## Task objective
Select every line in the listing that contains the string "treble", matching case exactly, and copy those lines.

[Stored records]
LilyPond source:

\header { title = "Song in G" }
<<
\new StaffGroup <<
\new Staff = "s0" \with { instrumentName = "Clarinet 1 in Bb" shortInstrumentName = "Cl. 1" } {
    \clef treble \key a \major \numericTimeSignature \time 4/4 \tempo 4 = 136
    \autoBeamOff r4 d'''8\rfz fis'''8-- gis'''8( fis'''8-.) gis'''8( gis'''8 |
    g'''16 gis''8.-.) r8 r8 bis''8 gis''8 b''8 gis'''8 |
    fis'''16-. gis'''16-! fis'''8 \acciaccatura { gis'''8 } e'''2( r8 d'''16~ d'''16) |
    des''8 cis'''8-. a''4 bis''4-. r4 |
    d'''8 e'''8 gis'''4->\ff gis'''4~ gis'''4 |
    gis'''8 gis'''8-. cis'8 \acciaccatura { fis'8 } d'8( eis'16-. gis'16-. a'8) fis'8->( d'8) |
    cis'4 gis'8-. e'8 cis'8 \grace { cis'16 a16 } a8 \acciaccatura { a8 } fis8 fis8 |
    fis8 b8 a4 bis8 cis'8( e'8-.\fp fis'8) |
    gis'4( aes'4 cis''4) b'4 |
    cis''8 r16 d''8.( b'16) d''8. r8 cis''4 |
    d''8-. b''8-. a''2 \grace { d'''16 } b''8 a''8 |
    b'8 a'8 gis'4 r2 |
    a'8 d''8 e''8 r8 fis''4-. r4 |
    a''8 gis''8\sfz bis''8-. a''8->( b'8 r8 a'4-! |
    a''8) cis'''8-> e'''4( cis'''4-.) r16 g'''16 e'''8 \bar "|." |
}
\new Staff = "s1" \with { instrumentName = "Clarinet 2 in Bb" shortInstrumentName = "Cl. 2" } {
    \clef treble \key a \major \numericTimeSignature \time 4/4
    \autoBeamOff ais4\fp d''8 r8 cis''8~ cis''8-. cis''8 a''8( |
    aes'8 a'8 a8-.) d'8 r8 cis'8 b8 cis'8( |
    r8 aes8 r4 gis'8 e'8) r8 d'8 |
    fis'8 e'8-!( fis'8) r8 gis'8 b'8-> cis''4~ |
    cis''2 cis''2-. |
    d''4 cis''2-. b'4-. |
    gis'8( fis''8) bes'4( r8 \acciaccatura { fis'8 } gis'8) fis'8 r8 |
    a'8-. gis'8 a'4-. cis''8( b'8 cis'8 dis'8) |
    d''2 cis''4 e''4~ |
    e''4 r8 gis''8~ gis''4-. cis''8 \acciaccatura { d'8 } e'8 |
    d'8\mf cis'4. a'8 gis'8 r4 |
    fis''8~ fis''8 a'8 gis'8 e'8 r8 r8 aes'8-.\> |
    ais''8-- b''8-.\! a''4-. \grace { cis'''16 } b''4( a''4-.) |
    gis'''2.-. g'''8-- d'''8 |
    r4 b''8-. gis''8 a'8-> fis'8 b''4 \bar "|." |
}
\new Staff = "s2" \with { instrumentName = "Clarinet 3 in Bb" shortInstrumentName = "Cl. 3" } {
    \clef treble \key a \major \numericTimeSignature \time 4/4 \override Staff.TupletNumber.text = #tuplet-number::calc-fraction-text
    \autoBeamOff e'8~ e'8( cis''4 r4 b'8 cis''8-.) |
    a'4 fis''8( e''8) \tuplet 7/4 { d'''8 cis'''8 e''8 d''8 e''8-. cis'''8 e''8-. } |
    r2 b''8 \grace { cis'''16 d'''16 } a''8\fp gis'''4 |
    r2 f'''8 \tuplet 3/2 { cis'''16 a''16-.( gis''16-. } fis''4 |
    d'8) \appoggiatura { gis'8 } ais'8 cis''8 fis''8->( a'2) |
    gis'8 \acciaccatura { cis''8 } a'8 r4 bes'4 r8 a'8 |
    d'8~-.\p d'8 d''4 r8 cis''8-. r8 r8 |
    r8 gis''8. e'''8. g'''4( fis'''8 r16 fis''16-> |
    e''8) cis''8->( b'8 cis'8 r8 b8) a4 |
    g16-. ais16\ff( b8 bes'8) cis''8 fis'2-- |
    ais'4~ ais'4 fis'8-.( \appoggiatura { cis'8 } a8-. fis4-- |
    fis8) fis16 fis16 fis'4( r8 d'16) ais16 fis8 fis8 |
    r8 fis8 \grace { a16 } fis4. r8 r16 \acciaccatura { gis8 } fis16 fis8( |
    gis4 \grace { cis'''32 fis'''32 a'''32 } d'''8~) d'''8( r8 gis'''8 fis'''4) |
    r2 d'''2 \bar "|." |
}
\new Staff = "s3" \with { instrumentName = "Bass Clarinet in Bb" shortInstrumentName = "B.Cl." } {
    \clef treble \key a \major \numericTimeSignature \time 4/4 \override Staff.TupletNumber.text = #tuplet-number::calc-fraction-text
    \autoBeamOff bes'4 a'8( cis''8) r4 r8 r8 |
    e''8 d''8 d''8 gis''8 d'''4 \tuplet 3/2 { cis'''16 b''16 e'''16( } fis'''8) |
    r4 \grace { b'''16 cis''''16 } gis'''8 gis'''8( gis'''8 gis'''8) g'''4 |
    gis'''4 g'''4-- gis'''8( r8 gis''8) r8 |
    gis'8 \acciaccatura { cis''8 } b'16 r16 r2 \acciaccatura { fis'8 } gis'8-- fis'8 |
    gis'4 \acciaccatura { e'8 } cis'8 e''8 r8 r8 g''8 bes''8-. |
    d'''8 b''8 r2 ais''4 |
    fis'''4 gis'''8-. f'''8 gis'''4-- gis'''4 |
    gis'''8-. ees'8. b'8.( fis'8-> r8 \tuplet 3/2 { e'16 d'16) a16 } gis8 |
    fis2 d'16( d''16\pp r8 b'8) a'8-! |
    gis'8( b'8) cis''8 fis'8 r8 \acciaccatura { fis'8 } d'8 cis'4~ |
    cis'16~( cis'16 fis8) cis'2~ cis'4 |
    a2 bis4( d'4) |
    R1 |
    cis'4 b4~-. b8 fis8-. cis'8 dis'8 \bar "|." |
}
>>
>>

## Response
    \clef treble \key a \major \numericTimeSignature \time 4/4 \tempo 4 = 136
    \clef treble \key a \major \numericTimeSignature \time 4/4
    \clef treble \key a \major \numericTimeSignature \time 4/4 \override Staff.TupletNumber.text = #tuplet-number::calc-fraction-text
    \clef treble \key a \major \numericTimeSignature \time 4/4 \override Staff.TupletNumber.text = #tuplet-number::calc-fraction-text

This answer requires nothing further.